## DATASET ROWS:
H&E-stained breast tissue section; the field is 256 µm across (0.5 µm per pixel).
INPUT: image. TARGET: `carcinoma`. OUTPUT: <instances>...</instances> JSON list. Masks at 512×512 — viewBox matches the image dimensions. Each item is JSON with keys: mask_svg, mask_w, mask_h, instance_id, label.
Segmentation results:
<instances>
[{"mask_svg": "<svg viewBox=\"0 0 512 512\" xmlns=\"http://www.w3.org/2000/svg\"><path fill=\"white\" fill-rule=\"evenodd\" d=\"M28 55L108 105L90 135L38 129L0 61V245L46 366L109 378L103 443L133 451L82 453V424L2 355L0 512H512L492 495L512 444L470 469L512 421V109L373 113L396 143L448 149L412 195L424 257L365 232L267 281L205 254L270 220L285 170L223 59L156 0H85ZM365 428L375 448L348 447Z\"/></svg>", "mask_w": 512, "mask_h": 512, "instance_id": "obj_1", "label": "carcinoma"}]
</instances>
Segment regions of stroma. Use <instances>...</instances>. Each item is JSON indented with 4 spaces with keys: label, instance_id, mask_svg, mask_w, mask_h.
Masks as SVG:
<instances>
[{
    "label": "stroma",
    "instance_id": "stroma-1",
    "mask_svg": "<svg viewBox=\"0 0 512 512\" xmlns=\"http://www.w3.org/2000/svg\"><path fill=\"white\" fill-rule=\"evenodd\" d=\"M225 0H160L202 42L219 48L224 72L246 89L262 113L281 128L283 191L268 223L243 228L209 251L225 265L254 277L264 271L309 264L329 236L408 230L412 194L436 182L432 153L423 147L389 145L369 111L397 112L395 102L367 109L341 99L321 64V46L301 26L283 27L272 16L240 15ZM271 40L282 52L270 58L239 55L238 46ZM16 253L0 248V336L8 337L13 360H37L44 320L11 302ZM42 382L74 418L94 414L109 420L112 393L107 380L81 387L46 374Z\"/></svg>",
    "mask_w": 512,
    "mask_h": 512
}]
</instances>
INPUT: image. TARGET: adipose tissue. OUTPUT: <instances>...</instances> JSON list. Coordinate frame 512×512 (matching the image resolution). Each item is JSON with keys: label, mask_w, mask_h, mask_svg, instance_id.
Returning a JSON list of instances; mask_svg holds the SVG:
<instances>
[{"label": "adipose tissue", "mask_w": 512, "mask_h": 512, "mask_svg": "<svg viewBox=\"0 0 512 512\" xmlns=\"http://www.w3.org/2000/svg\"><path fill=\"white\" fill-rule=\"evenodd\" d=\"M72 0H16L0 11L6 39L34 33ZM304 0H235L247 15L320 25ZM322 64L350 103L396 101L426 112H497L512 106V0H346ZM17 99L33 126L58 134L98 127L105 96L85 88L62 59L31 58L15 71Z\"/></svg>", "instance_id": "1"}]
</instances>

## DIRECTIVE:
Your task is to retype all of the records exactly.

## FINISHED EXERCISE:
H&E-stained breast tissue section; the field is 256 µm across (0.5 µm per pixel).
INPUT: image. TARGET: `carcinoma`. OUTPUT: <instances>...</instances> JSON list. Masks at 512×512 — viewBox matches the image dimensions. Each item is JSON with keys: mask_svg, mask_w, mask_h, instance_id, label.
Segmentation results:
<instances>
[{"mask_svg": "<svg viewBox=\"0 0 512 512\" xmlns=\"http://www.w3.org/2000/svg\"><path fill=\"white\" fill-rule=\"evenodd\" d=\"M28 55L108 105L90 135L38 129L0 61V245L46 366L109 378L103 443L133 451L82 453V424L2 355L0 512H512L492 495L512 444L470 469L512 421V109L373 113L396 143L448 149L412 195L424 257L365 232L267 281L205 254L270 220L285 170L223 59L156 0H85ZM365 428L375 448L348 447Z\"/></svg>", "mask_w": 512, "mask_h": 512, "instance_id": "obj_1", "label": "carcinoma"}]
</instances>
Segment regions of stroma. Use <instances>...</instances>. Each item is JSON indented with 4 spaces with keys: label, instance_id, mask_svg, mask_w, mask_h.
Masks as SVG:
<instances>
[{
    "label": "stroma",
    "instance_id": "stroma-1",
    "mask_svg": "<svg viewBox=\"0 0 512 512\" xmlns=\"http://www.w3.org/2000/svg\"><path fill=\"white\" fill-rule=\"evenodd\" d=\"M225 0H160L202 42L219 48L224 72L246 89L262 113L281 128L283 191L268 223L243 228L209 251L225 265L254 277L264 271L309 264L329 236L408 230L412 194L436 182L432 153L423 147L389 145L369 111L397 112L395 102L367 109L341 99L321 64V46L301 26L283 27L272 16L240 15ZM271 40L282 52L270 58L239 55L238 46ZM16 253L0 248V336L8 337L13 360H37L44 320L11 302ZM42 382L74 418L94 414L109 420L112 393L107 380L81 387L46 374Z\"/></svg>",
    "mask_w": 512,
    "mask_h": 512
}]
</instances>
INPUT: image. TARGET: adipose tissue. OUTPUT: <instances>...</instances> JSON list. Coordinate frame 512×512 (matching the image resolution). Each item is JSON with keys: label, mask_w, mask_h, mask_svg, instance_id.
Returning a JSON list of instances; mask_svg holds the SVG:
<instances>
[{"label": "adipose tissue", "mask_w": 512, "mask_h": 512, "mask_svg": "<svg viewBox=\"0 0 512 512\" xmlns=\"http://www.w3.org/2000/svg\"><path fill=\"white\" fill-rule=\"evenodd\" d=\"M72 0H16L0 11L6 39L34 33ZM304 0H235L247 15L320 25ZM322 64L350 103L396 101L426 112H497L512 106V0H346ZM17 99L33 126L58 134L98 127L105 96L85 88L62 59L31 58L15 71Z\"/></svg>", "instance_id": "1"}]
</instances>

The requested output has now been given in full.